# EXERCISE DIRECTIONS:
Provide a verbatim copy of all the records below, leaving the images out.

# SUPPLIED ENTRIES:
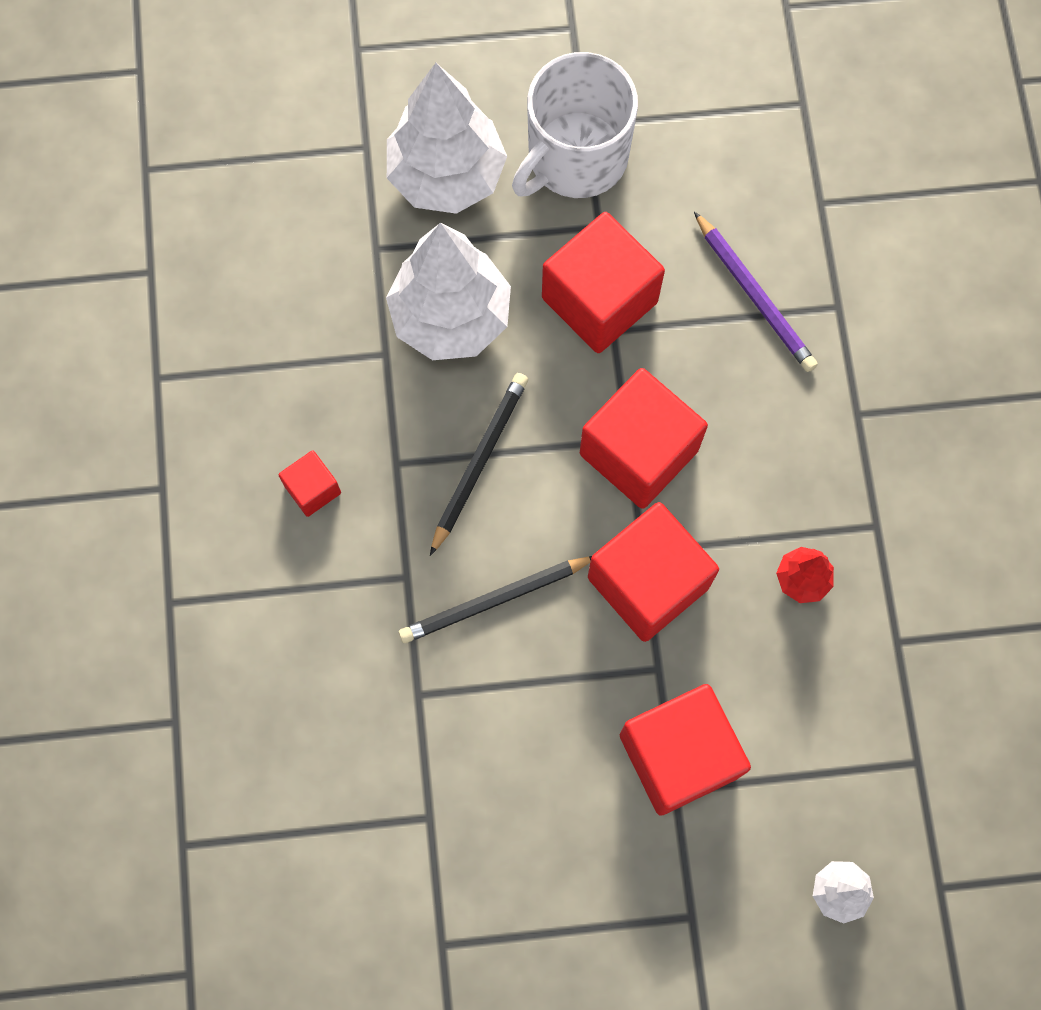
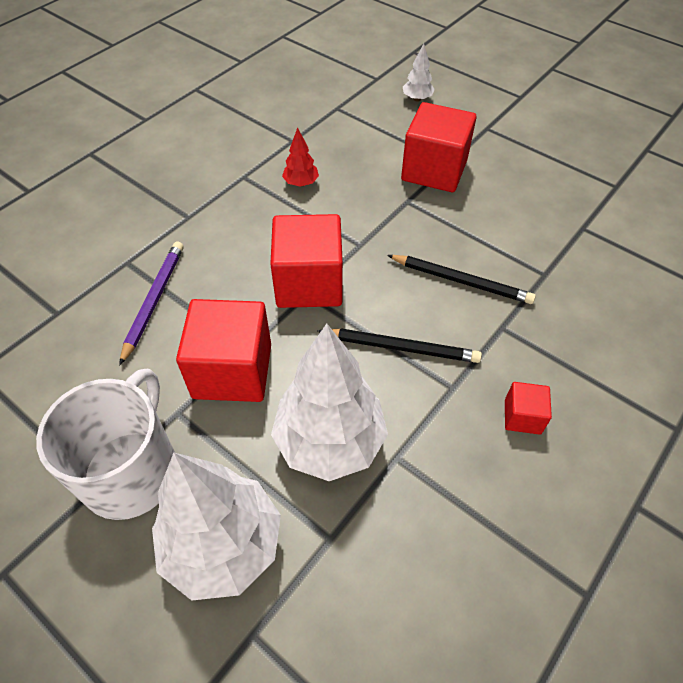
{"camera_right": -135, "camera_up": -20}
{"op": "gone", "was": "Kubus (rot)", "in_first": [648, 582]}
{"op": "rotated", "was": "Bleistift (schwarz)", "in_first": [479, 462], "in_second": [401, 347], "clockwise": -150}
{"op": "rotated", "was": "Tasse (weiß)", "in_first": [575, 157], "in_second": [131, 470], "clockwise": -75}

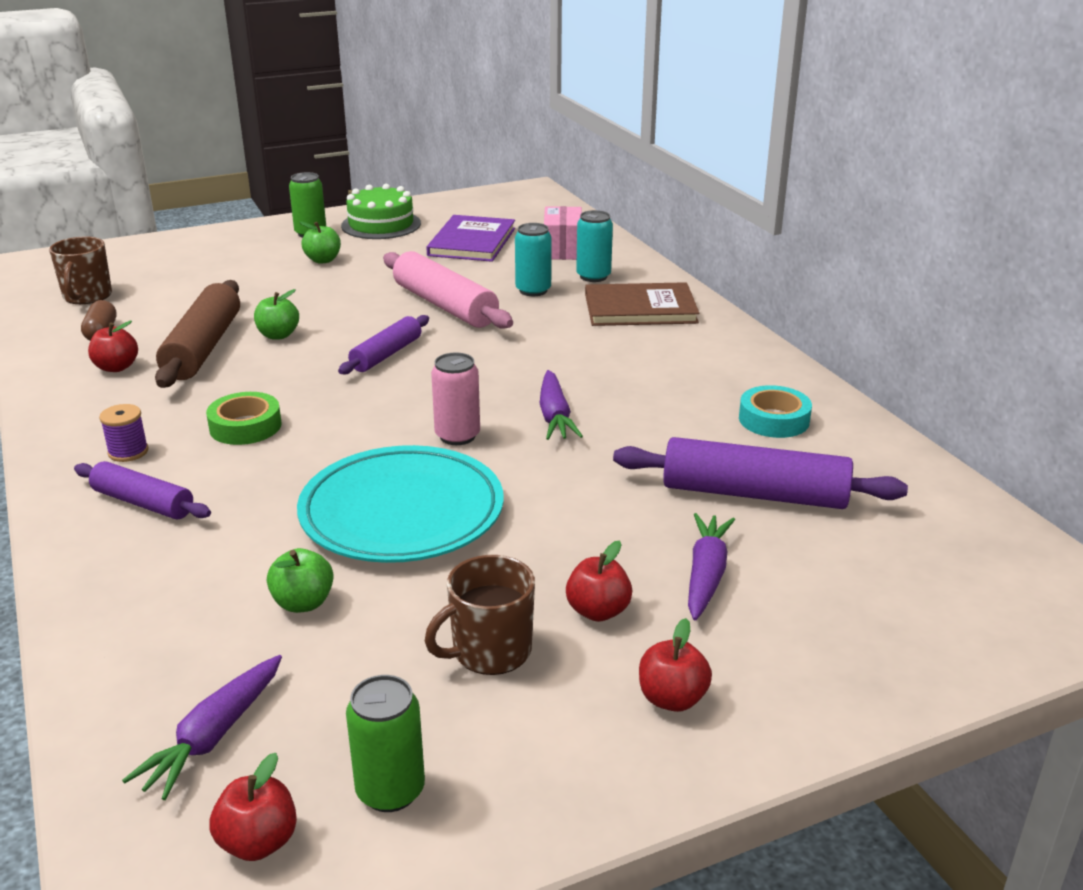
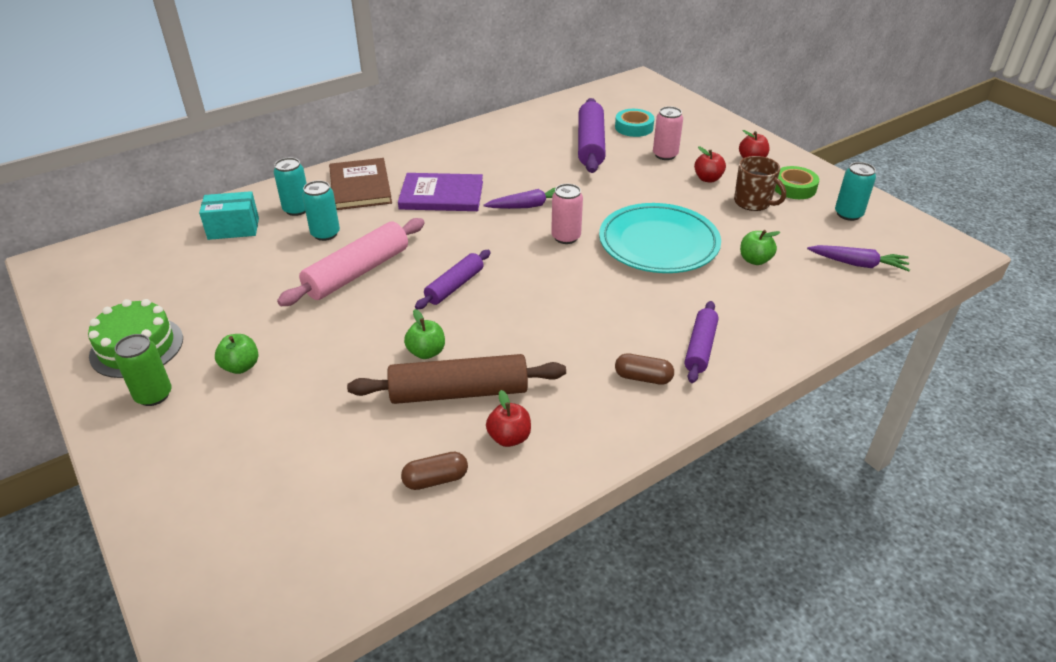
{"camera_right": -100, "camera_up": 10}
{"op": "gone", "was": "Tasse (braun)", "in_first": [87, 296]}
{"op": "gone", "was": "Apfel (rot)", "in_first": [258, 842]}
{"op": "shifted", "was": "Klebeband (grün)", "in_first": [245, 426], "in_second": [794, 188]}
{"op": "shifted", "was": "Buch (lila)", "in_first": [472, 242], "in_second": [441, 195]}
{"op": "shifted", "was": "Klebeband (türkis)", "in_first": [773, 420], "in_second": [634, 127]}
{"op": "swapped", "was": "Garnrolle (lila)", "now": "Kapsel (braun)", "in_first": [128, 452], "in_second": [643, 378]}
{"op": "swapped", "was": "Karotte (lila)", "now": "Dose (rosa)", "in_first": [706, 575], "in_second": [665, 155]}
{"op": "repainted", "was": "Dose (grün)", "now": "Dose (türkis)", "in_first": [390, 790], "in_second": [848, 214]}
{"op": "repainted", "was": "Schachtel (rosa)", "now": "Schachtel (türkis)", "in_first": [562, 249], "in_second": [233, 228]}
{"op": "rotated", "was": "Nudelholz (lila)", "in_first": [386, 355], "in_second": [454, 286], "clockwise": -75}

# EXERCISE ANSWER:
{"camera_right": -135, "camera_up": -20}
{"op": "gone", "was": "Kubus (rot)", "in_first": [648, 582]}
{"op": "rotated", "was": "Bleistift (schwarz)", "in_first": [479, 462], "in_second": [401, 347], "clockwise": -150}
{"op": "rotated", "was": "Tasse (weiß)", "in_first": [575, 157], "in_second": [131, 470], "clockwise": -75}

{"camera_right": -100, "camera_up": 10}
{"op": "gone", "was": "Tasse (braun)", "in_first": [87, 296]}
{"op": "gone", "was": "Apfel (rot)", "in_first": [258, 842]}
{"op": "shifted", "was": "Klebeband (grün)", "in_first": [245, 426], "in_second": [794, 188]}
{"op": "shifted", "was": "Buch (lila)", "in_first": [472, 242], "in_second": [441, 195]}
{"op": "shifted", "was": "Klebeband (türkis)", "in_first": [773, 420], "in_second": [634, 127]}
{"op": "swapped", "was": "Garnrolle (lila)", "now": "Kapsel (braun)", "in_first": [128, 452], "in_second": [643, 378]}
{"op": "swapped", "was": "Karotte (lila)", "now": "Dose (rosa)", "in_first": [706, 575], "in_second": [665, 155]}
{"op": "repainted", "was": "Dose (grün)", "now": "Dose (türkis)", "in_first": [390, 790], "in_second": [848, 214]}
{"op": "repainted", "was": "Schachtel (rosa)", "now": "Schachtel (türkis)", "in_first": [562, 249], "in_second": [233, 228]}
{"op": "rotated", "was": "Nudelholz (lila)", "in_first": [386, 355], "in_second": [454, 286], "clockwise": -75}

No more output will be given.